-- About this exercise --
Among the records below, find each line that includes the string "yellow" and copy it.
■ ■ ■ ■ ■
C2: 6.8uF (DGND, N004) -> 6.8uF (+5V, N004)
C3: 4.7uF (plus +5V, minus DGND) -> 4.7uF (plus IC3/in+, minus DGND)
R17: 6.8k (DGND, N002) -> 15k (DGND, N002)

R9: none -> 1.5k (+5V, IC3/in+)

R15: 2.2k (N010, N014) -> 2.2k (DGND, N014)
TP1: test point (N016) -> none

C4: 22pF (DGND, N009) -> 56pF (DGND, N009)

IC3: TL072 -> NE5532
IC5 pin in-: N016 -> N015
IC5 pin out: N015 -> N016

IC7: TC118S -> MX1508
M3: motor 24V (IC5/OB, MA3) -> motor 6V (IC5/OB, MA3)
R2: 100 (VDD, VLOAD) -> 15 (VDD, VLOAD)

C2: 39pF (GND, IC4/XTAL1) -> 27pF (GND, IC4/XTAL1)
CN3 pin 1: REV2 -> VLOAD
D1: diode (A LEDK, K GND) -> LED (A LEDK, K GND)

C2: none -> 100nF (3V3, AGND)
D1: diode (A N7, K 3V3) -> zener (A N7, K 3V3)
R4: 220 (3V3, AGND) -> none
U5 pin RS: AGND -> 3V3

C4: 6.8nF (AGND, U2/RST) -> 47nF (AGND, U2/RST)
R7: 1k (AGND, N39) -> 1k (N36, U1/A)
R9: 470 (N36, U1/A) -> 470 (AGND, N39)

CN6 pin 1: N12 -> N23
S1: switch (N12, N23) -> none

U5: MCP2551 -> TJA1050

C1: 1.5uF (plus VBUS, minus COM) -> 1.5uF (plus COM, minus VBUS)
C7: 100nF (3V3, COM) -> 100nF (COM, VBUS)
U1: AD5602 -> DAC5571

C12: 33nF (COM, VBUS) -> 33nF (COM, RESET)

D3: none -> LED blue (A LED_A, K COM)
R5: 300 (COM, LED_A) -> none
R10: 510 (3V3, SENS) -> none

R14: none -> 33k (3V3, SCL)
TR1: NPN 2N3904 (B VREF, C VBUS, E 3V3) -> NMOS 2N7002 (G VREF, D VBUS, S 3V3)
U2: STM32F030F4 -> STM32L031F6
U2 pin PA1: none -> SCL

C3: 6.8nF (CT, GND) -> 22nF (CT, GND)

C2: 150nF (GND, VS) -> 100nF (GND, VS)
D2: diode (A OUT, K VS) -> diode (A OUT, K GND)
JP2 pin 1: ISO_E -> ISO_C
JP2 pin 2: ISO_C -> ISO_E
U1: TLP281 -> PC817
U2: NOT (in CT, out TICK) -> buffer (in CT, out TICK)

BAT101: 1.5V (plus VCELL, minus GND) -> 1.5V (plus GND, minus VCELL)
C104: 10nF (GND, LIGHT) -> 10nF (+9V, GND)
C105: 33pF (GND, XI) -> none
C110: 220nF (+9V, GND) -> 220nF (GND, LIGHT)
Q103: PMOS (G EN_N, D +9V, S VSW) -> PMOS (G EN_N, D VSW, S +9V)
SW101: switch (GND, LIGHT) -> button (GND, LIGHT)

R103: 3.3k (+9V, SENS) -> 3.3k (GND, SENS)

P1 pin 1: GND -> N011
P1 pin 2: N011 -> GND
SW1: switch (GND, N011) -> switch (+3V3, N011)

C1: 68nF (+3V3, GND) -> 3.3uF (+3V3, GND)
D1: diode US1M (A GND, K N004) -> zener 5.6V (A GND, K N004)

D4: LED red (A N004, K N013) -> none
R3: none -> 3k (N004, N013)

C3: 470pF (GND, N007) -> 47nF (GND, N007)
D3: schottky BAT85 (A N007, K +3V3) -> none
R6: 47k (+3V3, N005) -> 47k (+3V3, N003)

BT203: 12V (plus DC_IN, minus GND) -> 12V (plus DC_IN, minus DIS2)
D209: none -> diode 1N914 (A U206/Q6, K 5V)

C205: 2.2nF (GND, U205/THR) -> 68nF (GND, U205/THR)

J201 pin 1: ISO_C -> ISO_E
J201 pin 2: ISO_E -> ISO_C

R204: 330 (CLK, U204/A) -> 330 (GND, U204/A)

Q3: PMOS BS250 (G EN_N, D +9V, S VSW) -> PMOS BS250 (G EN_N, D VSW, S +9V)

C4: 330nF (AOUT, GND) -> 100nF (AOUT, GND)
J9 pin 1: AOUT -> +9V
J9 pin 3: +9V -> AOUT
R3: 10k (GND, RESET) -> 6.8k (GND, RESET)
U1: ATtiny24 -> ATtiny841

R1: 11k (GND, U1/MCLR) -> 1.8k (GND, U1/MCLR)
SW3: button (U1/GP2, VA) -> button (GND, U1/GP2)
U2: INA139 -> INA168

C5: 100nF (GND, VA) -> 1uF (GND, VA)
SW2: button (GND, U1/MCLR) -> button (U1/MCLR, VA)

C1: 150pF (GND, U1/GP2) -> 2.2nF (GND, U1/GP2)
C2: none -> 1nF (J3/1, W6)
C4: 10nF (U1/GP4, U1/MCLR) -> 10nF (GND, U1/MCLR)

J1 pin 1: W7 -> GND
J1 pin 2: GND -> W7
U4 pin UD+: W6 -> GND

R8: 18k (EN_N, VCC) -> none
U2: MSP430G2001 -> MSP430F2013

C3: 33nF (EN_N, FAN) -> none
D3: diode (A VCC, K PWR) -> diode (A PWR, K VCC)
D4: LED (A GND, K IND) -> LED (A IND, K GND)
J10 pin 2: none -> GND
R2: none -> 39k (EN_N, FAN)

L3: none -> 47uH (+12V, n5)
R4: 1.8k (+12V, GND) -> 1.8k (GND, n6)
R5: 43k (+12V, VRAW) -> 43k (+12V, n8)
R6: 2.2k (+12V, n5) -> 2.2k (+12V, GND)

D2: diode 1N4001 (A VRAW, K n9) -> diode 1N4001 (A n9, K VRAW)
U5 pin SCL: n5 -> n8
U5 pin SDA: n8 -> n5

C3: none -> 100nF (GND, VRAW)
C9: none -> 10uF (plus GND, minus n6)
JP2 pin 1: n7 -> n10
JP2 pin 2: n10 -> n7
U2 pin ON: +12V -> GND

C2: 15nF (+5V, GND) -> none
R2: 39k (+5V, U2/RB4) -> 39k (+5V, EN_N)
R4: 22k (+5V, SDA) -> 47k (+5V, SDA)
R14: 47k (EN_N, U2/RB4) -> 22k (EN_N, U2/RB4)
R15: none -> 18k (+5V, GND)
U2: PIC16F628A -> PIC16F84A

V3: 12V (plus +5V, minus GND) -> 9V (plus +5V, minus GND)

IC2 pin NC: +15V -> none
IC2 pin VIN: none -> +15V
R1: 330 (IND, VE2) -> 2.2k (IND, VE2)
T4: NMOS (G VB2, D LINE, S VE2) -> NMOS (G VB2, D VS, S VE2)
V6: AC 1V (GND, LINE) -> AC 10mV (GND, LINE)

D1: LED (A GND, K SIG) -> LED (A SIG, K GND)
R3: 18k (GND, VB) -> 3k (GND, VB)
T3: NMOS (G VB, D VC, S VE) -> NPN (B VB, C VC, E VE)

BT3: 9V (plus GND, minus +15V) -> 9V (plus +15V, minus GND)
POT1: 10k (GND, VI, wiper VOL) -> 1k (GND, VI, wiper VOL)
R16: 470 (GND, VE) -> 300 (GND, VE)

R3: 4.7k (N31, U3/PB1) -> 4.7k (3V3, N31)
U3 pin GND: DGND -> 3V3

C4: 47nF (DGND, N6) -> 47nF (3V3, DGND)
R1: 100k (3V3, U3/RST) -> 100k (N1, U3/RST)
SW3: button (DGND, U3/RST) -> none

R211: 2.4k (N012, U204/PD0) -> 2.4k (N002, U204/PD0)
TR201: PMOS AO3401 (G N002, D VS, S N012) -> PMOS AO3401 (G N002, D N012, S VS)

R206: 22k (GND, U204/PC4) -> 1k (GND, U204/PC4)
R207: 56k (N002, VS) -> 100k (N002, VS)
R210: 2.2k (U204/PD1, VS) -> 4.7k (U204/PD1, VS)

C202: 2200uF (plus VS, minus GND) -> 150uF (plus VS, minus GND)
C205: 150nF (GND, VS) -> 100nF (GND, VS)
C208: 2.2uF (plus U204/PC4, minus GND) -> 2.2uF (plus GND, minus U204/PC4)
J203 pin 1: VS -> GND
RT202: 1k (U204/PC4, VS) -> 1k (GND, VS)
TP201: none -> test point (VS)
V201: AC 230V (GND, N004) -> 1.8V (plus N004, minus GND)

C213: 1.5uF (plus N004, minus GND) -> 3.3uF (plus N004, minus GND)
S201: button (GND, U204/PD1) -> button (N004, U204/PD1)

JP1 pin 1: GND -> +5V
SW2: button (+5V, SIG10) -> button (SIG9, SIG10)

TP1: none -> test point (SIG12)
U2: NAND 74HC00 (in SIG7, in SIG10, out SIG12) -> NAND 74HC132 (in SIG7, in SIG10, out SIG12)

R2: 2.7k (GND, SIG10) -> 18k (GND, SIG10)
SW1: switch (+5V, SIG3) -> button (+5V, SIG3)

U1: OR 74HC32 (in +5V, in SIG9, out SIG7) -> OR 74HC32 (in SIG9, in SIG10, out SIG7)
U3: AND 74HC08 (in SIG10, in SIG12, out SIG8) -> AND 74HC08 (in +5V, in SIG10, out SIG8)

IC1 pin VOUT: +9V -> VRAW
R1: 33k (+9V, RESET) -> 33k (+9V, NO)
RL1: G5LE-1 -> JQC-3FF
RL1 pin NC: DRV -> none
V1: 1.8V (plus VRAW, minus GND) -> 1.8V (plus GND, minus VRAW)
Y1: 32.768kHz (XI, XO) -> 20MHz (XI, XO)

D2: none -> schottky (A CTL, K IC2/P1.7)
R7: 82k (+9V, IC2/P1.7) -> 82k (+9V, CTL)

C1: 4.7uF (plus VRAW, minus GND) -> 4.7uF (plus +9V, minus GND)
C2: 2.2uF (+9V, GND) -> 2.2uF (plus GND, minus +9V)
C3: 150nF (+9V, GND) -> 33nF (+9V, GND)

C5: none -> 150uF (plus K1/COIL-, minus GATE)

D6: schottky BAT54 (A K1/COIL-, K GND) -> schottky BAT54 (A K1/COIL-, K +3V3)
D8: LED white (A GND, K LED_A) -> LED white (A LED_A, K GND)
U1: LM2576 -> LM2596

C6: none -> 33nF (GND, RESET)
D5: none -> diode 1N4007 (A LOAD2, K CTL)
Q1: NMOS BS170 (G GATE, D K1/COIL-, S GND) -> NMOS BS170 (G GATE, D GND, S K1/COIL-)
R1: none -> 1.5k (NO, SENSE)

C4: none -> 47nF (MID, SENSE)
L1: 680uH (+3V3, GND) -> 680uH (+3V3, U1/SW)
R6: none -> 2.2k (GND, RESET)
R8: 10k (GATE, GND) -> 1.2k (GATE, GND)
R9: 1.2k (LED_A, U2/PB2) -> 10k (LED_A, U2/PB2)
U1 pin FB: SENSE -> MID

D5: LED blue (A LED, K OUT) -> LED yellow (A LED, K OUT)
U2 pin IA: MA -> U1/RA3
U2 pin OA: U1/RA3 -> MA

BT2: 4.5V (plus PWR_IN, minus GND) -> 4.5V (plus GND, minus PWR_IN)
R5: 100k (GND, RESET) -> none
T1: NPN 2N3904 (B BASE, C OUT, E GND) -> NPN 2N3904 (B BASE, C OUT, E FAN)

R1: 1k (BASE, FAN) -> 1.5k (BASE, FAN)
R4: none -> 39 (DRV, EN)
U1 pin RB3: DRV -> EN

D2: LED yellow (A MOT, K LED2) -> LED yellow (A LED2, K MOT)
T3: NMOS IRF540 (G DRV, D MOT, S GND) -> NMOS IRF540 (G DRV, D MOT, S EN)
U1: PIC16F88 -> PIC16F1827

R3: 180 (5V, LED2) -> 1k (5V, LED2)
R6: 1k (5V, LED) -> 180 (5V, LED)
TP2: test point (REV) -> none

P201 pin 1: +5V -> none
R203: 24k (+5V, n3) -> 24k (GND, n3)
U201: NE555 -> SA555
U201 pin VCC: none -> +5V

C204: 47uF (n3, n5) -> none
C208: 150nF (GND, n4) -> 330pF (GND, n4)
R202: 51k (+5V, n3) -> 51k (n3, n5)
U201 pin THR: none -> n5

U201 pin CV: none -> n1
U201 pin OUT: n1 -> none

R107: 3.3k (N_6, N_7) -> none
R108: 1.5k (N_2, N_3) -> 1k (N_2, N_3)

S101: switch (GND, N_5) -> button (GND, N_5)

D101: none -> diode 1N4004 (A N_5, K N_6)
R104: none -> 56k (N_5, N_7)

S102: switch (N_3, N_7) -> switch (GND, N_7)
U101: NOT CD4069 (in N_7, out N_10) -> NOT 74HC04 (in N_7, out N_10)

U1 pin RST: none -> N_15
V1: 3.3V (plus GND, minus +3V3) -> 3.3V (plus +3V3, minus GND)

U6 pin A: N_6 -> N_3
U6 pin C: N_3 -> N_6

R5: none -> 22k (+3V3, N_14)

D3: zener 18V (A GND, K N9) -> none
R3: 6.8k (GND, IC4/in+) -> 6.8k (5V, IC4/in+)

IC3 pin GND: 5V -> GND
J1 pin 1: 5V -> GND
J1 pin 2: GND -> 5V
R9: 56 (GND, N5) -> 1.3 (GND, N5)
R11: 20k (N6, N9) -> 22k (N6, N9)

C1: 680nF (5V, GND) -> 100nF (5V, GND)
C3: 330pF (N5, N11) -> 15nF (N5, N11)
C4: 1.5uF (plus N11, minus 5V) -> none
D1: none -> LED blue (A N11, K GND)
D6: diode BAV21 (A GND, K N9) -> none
■ ■ ■ ■ ■
-- Task output --
D5: LED blue (A LED, K OUT) -> LED yellow (A LED, K OUT)
D2: LED yellow (A MOT, K LED2) -> LED yellow (A LED2, K MOT)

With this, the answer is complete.